TASK PROMPT:
From the first line to the last, repeat the data exactly and drop the pictures.

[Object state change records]
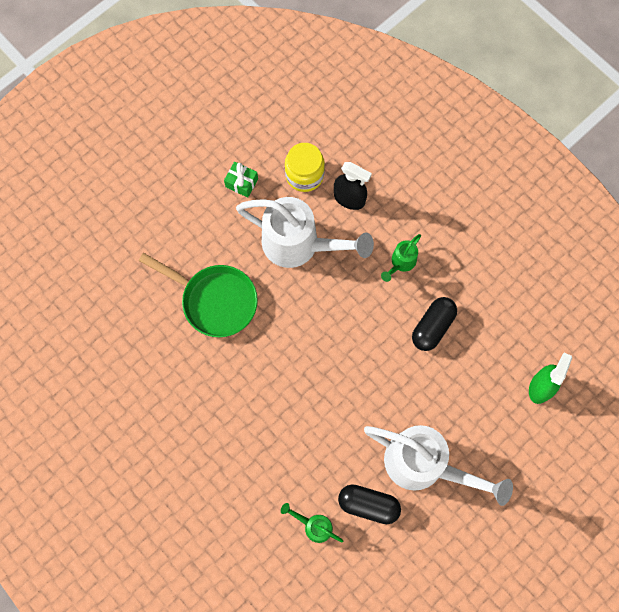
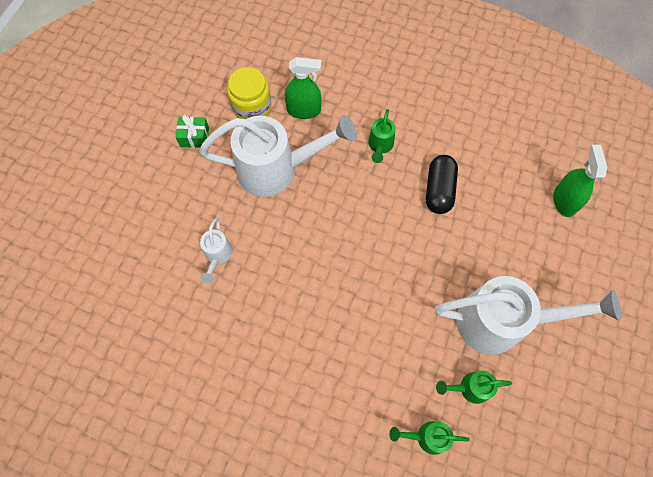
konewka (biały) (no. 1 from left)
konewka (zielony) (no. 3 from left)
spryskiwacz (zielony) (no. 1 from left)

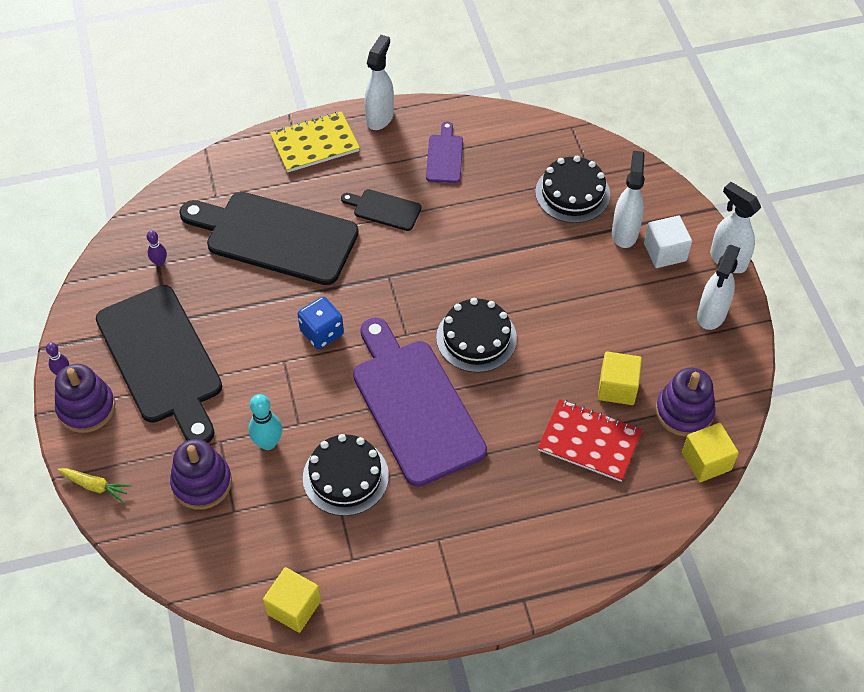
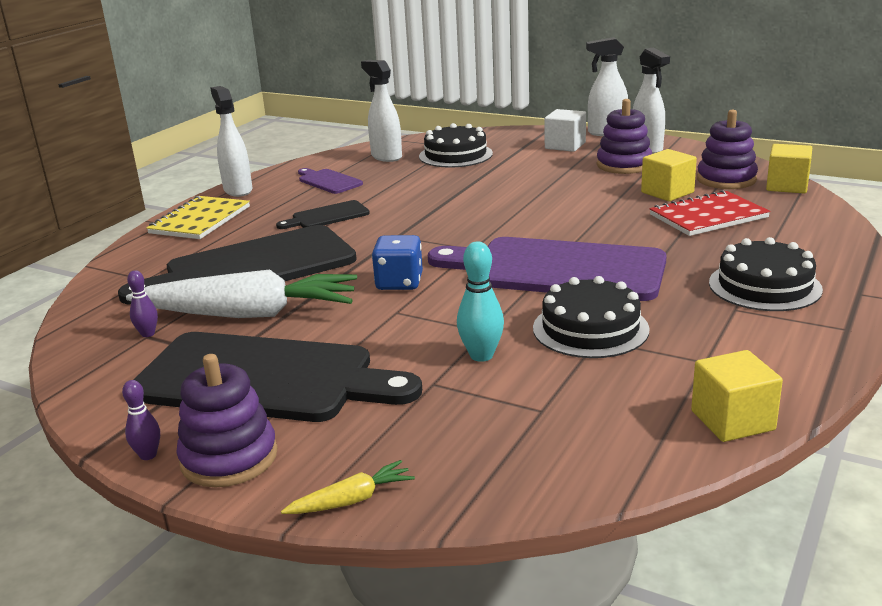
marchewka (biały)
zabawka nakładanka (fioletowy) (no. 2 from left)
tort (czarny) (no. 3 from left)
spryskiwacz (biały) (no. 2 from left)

EXPECTED ANSWER:
konewka (biały) (no. 1 from left)
konewka (zielony) (no. 3 from left)
spryskiwacz (zielony) (no. 1 from left)

marchewka (biały)
zabawka nakładanka (fioletowy) (no. 2 from left)
tort (czarny) (no. 3 from left)
spryskiwacz (biały) (no. 2 from left)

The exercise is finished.